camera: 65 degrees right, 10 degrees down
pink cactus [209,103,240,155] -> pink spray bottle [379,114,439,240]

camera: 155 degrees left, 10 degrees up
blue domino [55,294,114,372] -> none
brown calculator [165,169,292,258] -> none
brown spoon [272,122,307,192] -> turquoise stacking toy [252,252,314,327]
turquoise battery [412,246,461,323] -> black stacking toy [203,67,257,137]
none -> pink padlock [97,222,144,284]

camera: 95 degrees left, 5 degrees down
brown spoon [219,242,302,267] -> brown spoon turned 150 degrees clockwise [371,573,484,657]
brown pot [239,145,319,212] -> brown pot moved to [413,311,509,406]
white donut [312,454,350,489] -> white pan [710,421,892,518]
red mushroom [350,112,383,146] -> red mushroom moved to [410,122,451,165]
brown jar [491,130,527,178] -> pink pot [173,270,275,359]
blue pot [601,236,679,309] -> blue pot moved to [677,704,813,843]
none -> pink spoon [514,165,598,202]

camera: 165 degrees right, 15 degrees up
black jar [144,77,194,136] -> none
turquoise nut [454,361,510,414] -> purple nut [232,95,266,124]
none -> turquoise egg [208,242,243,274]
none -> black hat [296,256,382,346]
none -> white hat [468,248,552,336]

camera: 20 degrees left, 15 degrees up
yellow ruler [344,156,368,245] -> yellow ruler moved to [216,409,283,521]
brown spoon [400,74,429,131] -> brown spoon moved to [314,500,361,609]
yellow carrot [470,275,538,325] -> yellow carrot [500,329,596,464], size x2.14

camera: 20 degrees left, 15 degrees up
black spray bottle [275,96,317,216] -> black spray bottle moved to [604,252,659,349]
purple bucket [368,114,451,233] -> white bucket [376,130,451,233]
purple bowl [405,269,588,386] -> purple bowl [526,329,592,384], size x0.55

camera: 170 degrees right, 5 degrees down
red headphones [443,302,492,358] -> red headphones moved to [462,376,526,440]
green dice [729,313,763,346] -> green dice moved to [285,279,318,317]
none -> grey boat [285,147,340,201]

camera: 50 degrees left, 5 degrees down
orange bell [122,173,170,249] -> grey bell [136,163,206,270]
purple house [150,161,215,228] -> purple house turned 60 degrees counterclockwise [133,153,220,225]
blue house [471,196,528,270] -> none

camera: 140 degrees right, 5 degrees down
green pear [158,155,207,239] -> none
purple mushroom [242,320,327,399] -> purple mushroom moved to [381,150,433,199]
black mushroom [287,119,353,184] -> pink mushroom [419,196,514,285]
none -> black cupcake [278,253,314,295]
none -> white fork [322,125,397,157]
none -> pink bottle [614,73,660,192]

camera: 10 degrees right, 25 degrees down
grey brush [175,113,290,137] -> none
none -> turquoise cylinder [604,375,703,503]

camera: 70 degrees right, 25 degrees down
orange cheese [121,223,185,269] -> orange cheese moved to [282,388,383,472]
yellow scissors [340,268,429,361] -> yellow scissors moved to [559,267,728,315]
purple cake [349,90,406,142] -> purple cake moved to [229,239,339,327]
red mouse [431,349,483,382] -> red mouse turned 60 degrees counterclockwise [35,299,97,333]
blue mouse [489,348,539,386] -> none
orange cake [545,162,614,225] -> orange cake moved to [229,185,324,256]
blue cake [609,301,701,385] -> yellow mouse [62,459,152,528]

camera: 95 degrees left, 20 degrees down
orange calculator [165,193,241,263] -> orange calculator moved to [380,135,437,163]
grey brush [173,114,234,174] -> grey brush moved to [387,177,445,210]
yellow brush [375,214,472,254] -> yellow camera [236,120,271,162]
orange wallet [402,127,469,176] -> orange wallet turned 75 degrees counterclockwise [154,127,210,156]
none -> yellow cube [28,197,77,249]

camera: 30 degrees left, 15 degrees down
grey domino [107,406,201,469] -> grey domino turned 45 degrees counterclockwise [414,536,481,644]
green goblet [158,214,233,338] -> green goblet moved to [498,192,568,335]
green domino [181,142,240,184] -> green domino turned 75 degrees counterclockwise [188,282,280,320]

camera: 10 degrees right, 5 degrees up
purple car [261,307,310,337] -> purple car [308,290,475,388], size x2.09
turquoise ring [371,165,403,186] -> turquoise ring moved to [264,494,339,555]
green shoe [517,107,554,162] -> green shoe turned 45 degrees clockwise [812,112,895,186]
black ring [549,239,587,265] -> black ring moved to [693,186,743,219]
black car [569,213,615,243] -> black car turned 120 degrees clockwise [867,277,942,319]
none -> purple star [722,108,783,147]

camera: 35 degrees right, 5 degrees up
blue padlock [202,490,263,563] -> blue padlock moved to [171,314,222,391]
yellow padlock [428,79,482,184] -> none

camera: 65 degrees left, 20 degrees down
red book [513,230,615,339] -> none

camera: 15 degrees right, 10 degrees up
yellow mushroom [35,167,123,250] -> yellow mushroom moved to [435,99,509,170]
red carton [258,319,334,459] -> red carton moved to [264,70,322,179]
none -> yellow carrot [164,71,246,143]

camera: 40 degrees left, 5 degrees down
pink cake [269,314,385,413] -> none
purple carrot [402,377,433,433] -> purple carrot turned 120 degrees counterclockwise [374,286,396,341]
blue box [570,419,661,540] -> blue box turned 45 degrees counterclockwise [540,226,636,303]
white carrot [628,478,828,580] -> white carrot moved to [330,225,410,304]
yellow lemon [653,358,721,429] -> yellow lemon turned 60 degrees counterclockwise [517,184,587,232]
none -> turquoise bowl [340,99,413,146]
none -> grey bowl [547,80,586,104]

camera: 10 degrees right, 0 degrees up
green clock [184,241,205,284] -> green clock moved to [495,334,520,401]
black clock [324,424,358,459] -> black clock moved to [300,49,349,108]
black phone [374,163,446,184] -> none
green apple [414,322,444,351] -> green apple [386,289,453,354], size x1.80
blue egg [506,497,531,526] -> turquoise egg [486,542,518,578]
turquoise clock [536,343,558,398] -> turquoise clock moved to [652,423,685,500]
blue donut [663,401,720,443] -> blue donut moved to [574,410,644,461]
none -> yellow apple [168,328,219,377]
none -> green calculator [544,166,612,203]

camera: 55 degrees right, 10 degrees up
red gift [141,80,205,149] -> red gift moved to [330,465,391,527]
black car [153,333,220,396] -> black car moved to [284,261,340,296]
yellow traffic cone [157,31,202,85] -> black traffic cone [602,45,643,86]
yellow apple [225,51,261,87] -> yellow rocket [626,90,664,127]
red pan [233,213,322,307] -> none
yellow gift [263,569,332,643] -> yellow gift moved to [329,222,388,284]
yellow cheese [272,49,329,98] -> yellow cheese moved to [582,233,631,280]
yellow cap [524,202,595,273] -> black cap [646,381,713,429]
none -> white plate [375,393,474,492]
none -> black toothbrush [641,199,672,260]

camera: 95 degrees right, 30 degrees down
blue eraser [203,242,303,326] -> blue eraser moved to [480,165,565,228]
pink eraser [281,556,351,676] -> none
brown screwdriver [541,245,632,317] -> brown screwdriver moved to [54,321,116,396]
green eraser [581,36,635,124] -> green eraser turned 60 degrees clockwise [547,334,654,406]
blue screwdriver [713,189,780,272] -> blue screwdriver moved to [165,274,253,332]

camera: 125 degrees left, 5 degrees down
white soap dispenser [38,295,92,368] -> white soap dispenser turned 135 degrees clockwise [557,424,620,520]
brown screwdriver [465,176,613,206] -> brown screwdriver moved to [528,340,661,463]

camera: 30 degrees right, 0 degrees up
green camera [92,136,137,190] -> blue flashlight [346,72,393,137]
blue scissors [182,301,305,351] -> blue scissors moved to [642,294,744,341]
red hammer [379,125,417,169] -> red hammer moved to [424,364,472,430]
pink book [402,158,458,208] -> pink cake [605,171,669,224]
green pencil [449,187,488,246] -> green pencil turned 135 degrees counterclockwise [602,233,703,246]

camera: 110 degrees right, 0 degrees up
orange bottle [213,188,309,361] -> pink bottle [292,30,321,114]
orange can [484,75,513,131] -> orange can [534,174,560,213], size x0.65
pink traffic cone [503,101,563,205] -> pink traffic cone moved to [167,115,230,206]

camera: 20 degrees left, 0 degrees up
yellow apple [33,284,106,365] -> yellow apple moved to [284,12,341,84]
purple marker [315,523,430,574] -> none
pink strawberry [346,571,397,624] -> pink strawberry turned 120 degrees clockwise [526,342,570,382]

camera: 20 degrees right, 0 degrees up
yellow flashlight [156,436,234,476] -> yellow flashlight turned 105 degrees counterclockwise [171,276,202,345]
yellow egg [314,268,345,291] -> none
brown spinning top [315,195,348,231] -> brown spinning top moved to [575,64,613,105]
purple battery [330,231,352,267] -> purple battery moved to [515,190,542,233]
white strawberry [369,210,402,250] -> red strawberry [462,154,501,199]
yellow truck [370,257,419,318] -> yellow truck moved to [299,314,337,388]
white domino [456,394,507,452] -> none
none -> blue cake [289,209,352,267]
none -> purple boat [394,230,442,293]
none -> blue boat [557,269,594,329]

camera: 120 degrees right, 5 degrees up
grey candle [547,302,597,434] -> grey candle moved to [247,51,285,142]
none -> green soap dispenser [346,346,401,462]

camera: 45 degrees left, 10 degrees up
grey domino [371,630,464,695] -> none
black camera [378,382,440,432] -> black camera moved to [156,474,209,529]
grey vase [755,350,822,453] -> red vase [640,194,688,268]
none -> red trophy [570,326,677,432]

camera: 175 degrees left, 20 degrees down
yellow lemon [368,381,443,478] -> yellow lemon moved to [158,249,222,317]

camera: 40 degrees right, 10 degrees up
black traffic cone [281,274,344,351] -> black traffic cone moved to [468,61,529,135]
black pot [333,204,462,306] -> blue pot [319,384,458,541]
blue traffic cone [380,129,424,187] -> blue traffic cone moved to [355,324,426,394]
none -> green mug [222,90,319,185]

□ □ □ □ □ □ □

WHAT THIS TASK INVOLVES:
Everything above from the line containing "green clock [184,241,205,284]" down to the line containing "none -> white plate [375,393,474,492]" should be copied exactly, both end lines included, and nothing else.

ANSWER BELOW:
green clock [184,241,205,284] -> green clock moved to [495,334,520,401]
black clock [324,424,358,459] -> black clock moved to [300,49,349,108]
black phone [374,163,446,184] -> none
green apple [414,322,444,351] -> green apple [386,289,453,354], size x1.80
blue egg [506,497,531,526] -> turquoise egg [486,542,518,578]
turquoise clock [536,343,558,398] -> turquoise clock moved to [652,423,685,500]
blue donut [663,401,720,443] -> blue donut moved to [574,410,644,461]
none -> yellow apple [168,328,219,377]
none -> green calculator [544,166,612,203]

camera: 55 degrees right, 10 degrees up
red gift [141,80,205,149] -> red gift moved to [330,465,391,527]
black car [153,333,220,396] -> black car moved to [284,261,340,296]
yellow traffic cone [157,31,202,85] -> black traffic cone [602,45,643,86]
yellow apple [225,51,261,87] -> yellow rocket [626,90,664,127]
red pan [233,213,322,307] -> none
yellow gift [263,569,332,643] -> yellow gift moved to [329,222,388,284]
yellow cheese [272,49,329,98] -> yellow cheese moved to [582,233,631,280]
yellow cap [524,202,595,273] -> black cap [646,381,713,429]
none -> white plate [375,393,474,492]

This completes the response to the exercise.